== Segment start ==

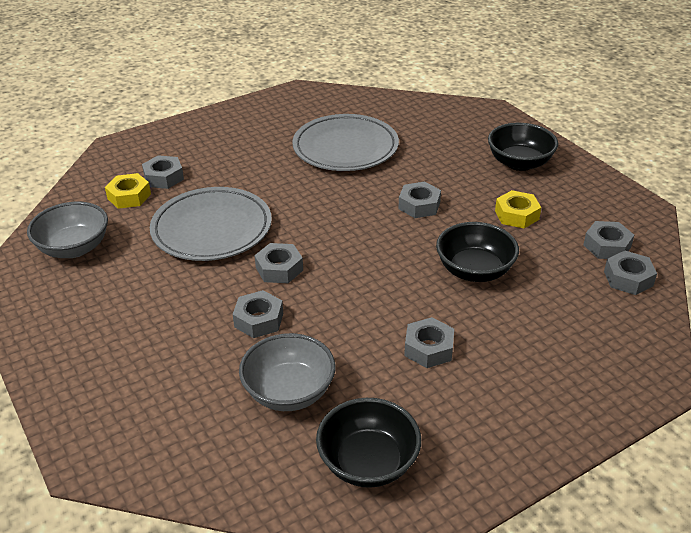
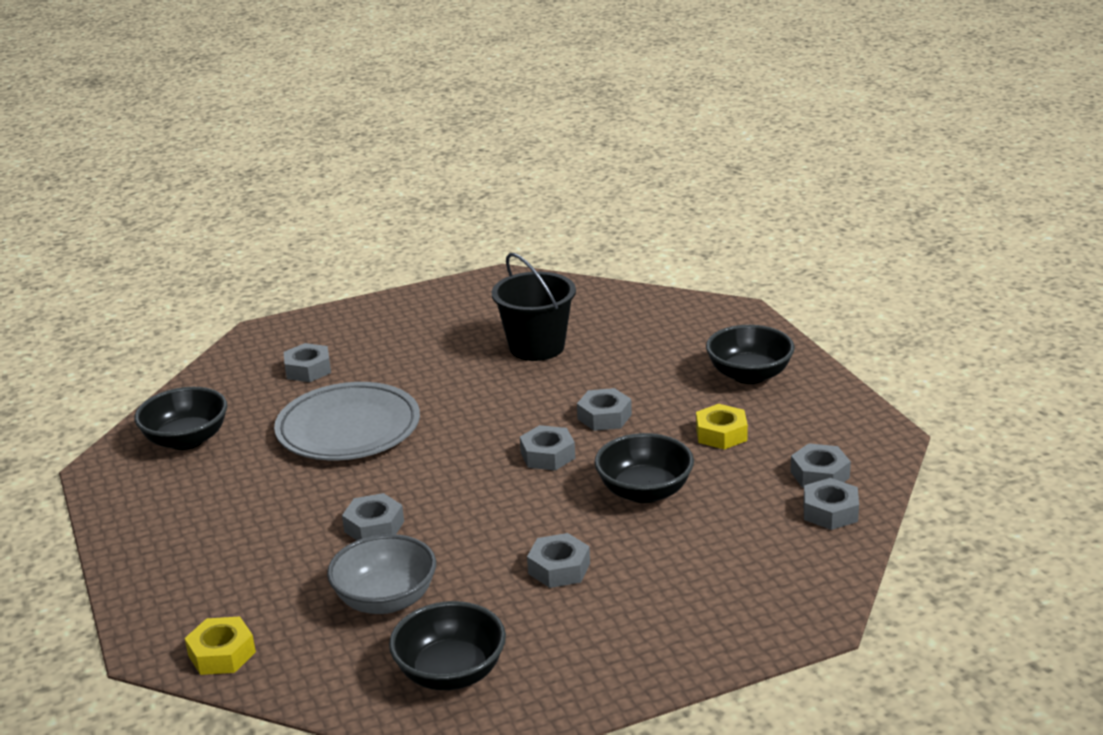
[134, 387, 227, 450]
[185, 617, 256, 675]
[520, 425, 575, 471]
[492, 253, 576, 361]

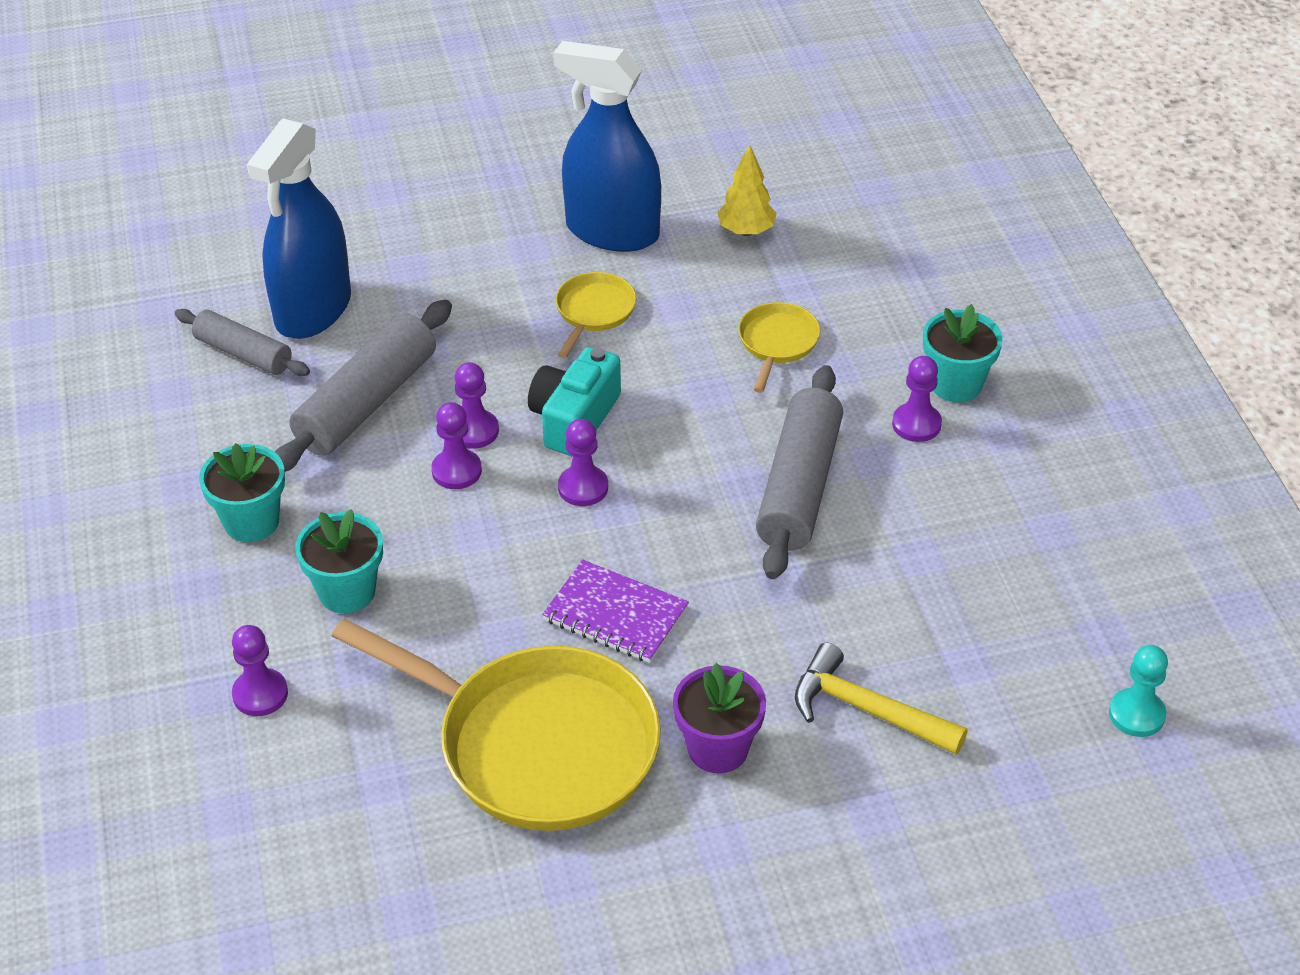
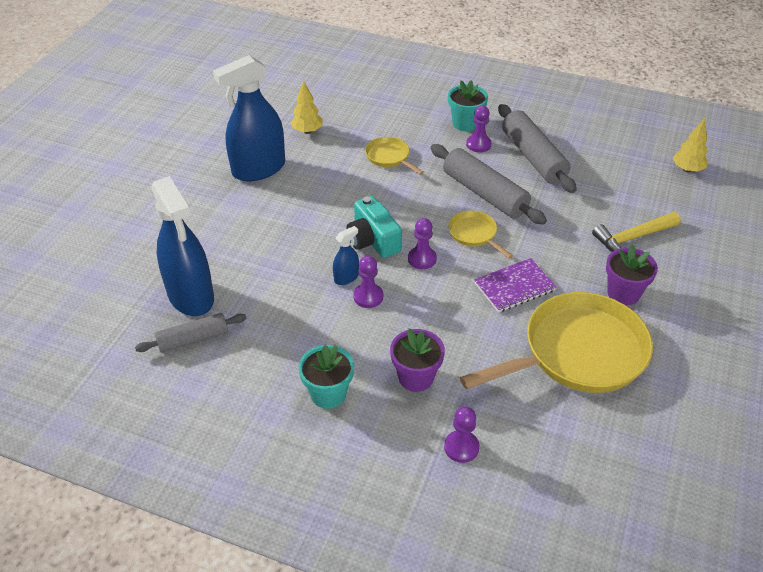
[498, 104, 577, 193]
[390, 328, 445, 392]
[333, 226, 359, 285]
[448, 210, 513, 259]
[673, 118, 708, 172]

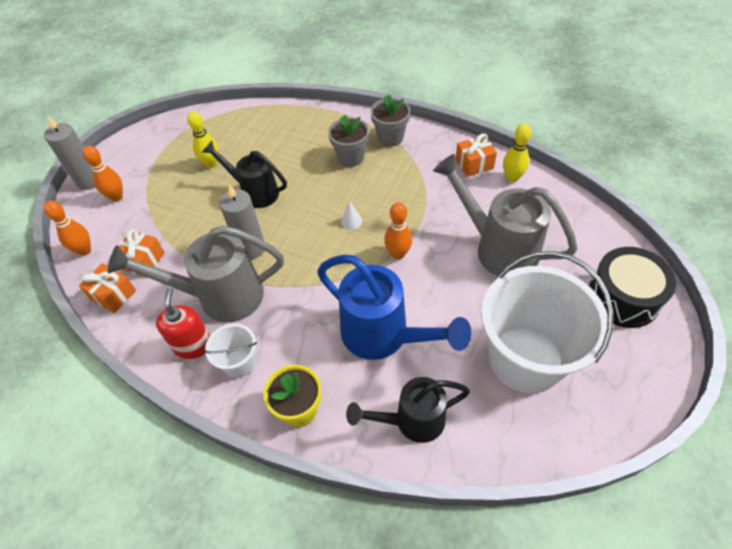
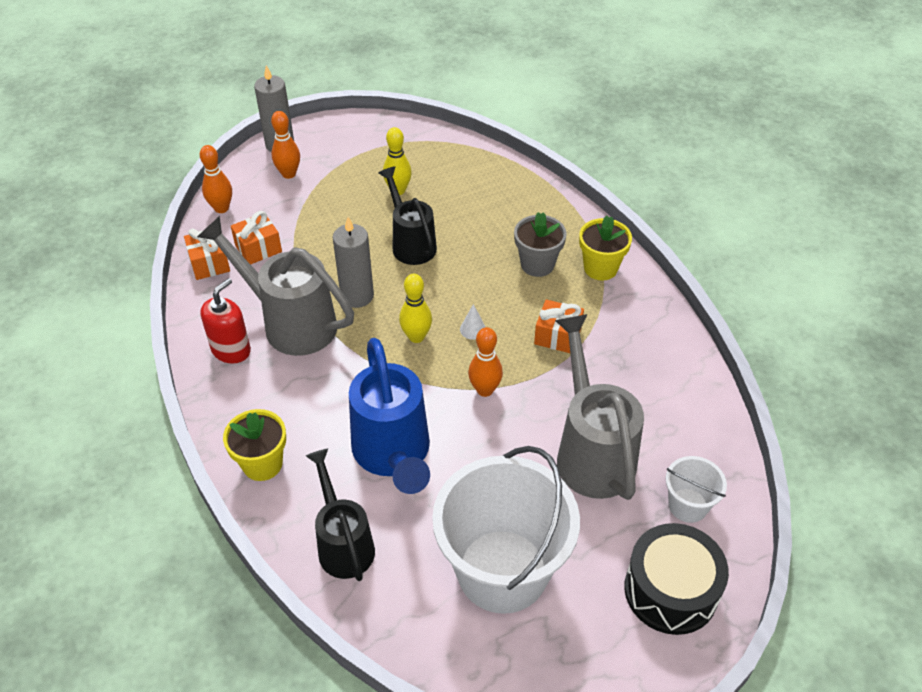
[666, 456, 727, 523]
[306, 449, 375, 581]
[579, 216, 632, 280]
[534, 299, 584, 353]
[399, 274, 432, 343]

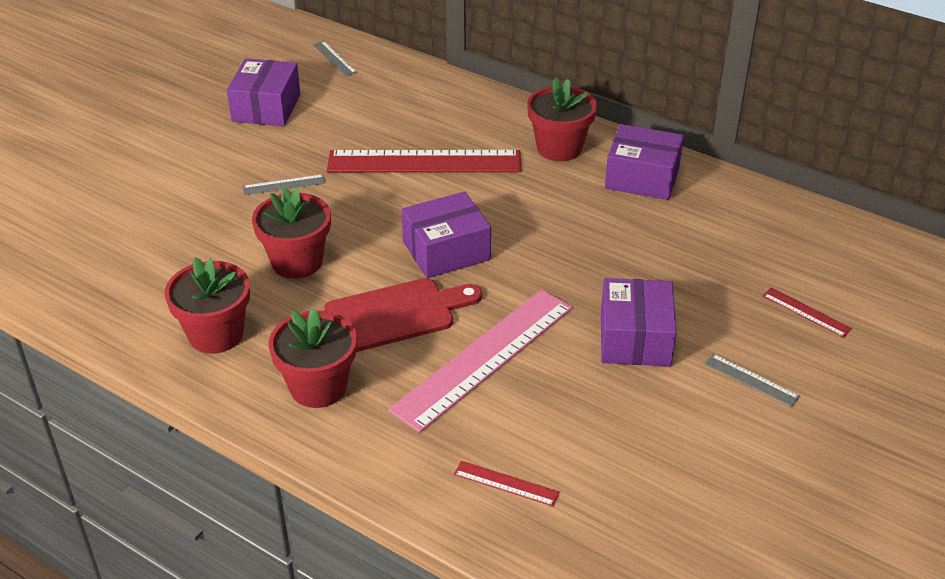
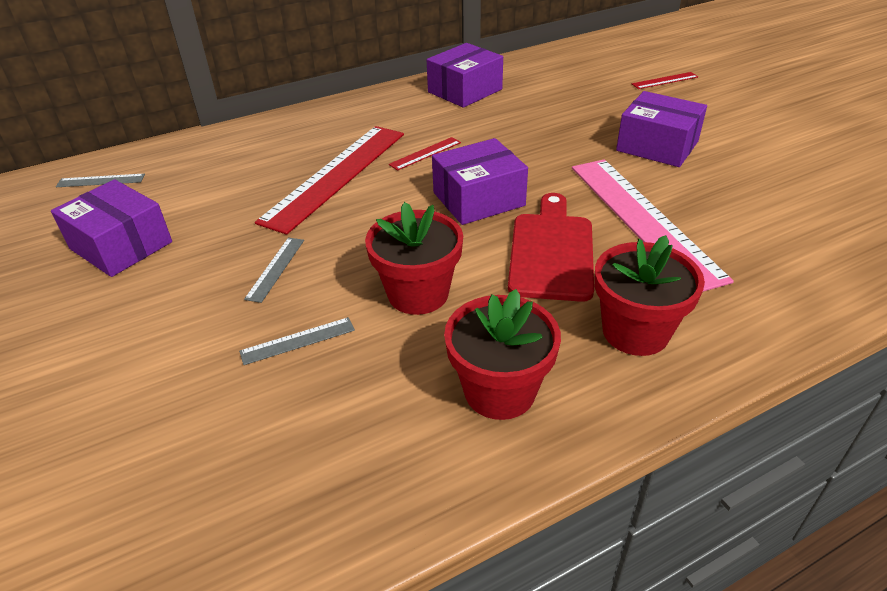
[432, 138, 528, 225]
[389, 137, 461, 171]
[527, 77, 597, 161] (first image)
[239, 317, 355, 365]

== Segment end ==

» Task:
Only the pictures are to be left out; everything else in the entries above must be duplicated exactly.

» Written answer:
[134, 387, 227, 450]
[185, 617, 256, 675]
[520, 425, 575, 471]
[492, 253, 576, 361]

[498, 104, 577, 193]
[390, 328, 445, 392]
[333, 226, 359, 285]
[448, 210, 513, 259]
[673, 118, 708, 172]

[666, 456, 727, 523]
[306, 449, 375, 581]
[579, 216, 632, 280]
[534, 299, 584, 353]
[399, 274, 432, 343]

[432, 138, 528, 225]
[389, 137, 461, 171]
[527, 77, 597, 161] (first image)
[239, 317, 355, 365]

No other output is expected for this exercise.